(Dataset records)
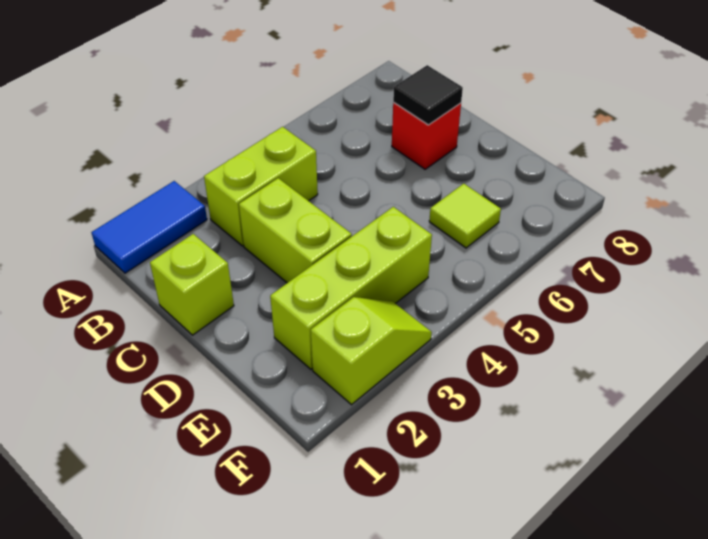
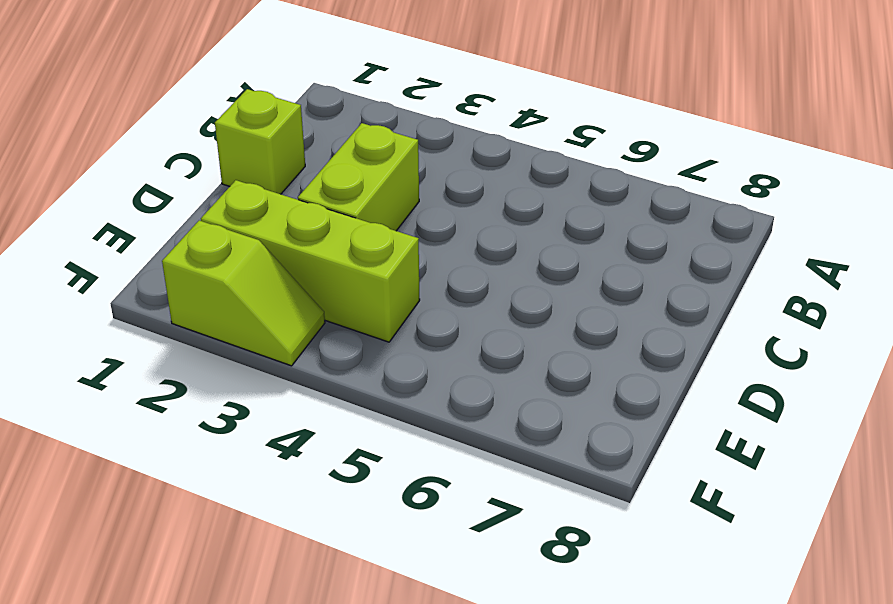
none -> blue tile A1:A2 level 1
none -> lime brick B3:B4 level 1

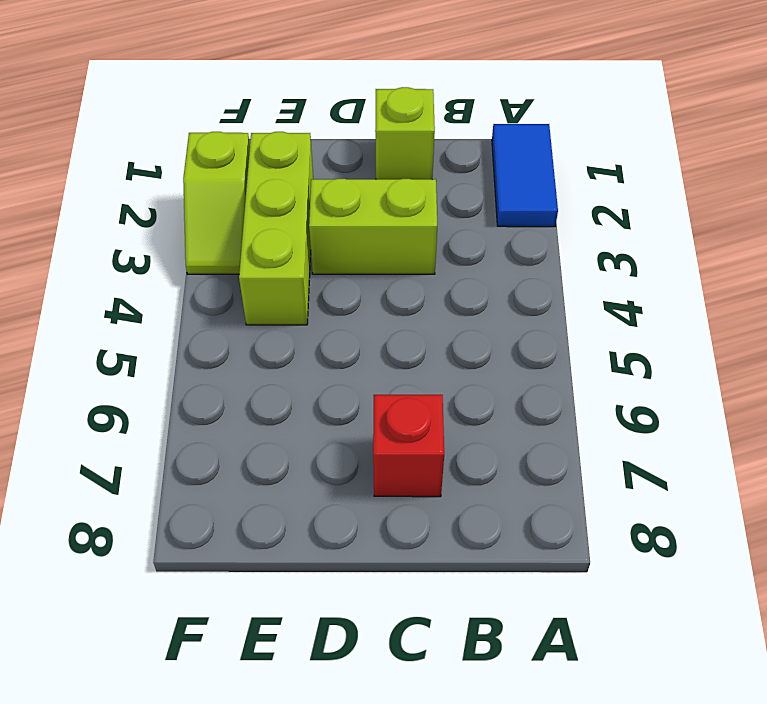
none -> lime brick B3:B4 level 1
none -> lime tile E6 level 1

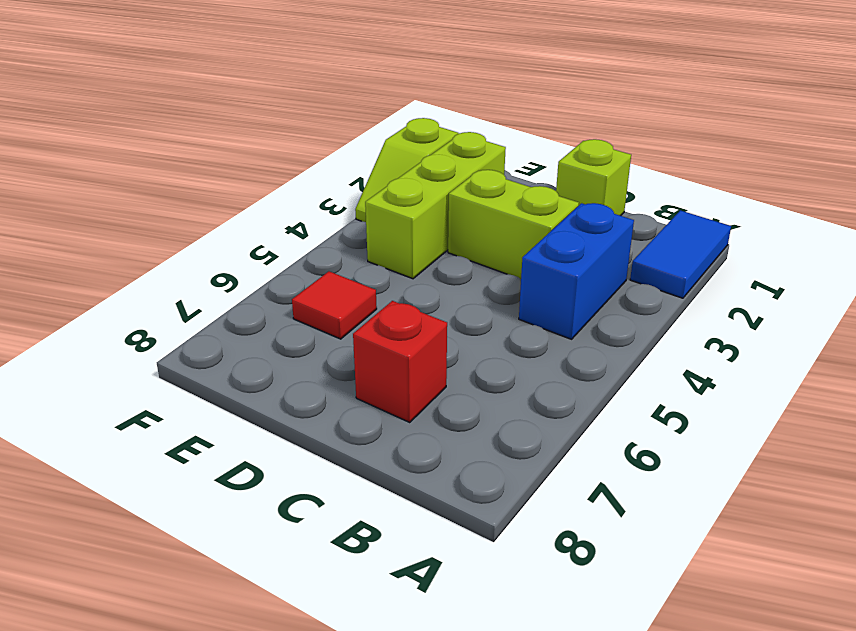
blue brick B3:B4 level 1 -> lime brick B3:B4 level 1
red tile E6 level 1 -> lime tile E6 level 1
none -> black tile C7 level 2

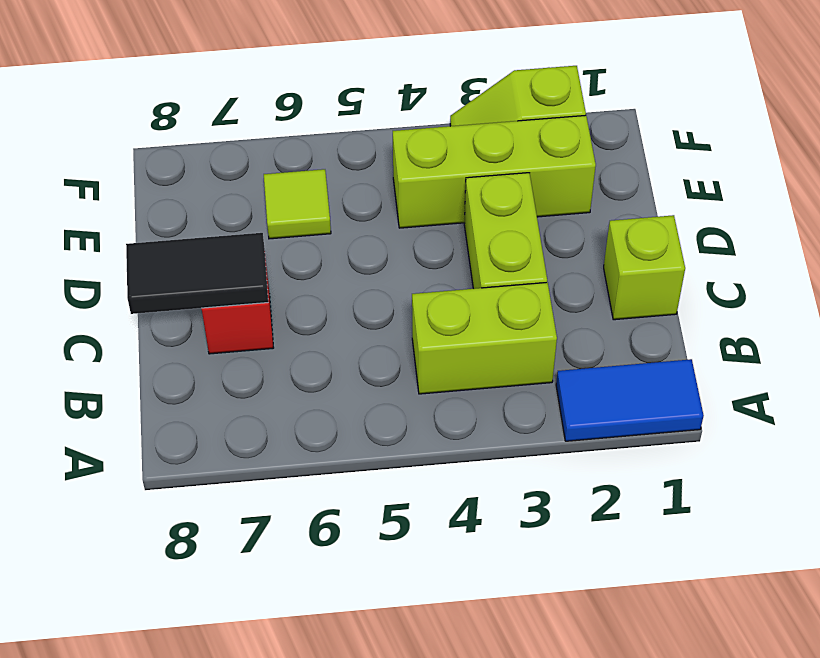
black tile C7:C8 level 2 -> black tile C7 level 2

Task directions: Pictures are to be left out when the entries above are repeated exactly.

Task result:
none -> blue tile A1:A2 level 1
none -> lime brick B3:B4 level 1

none -> lime brick B3:B4 level 1
none -> lime tile E6 level 1

blue brick B3:B4 level 1 -> lime brick B3:B4 level 1
red tile E6 level 1 -> lime tile E6 level 1
none -> black tile C7 level 2

black tile C7:C8 level 2 -> black tile C7 level 2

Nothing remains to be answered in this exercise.